### What is needed
Reproduce every line of the data below word for word, leaving out the pictures.

### Task material
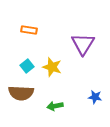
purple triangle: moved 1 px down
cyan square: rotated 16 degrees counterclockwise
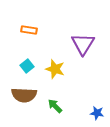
yellow star: moved 3 px right, 2 px down
brown semicircle: moved 3 px right, 2 px down
blue star: moved 2 px right, 16 px down
green arrow: rotated 56 degrees clockwise
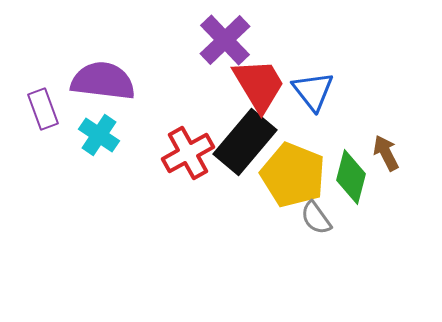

### Task result
purple triangle: moved 1 px down
cyan square: rotated 16 degrees counterclockwise
yellow star: moved 3 px right, 2 px down
brown semicircle: moved 3 px right, 2 px down
blue star: moved 2 px right, 16 px down
green arrow: rotated 56 degrees clockwise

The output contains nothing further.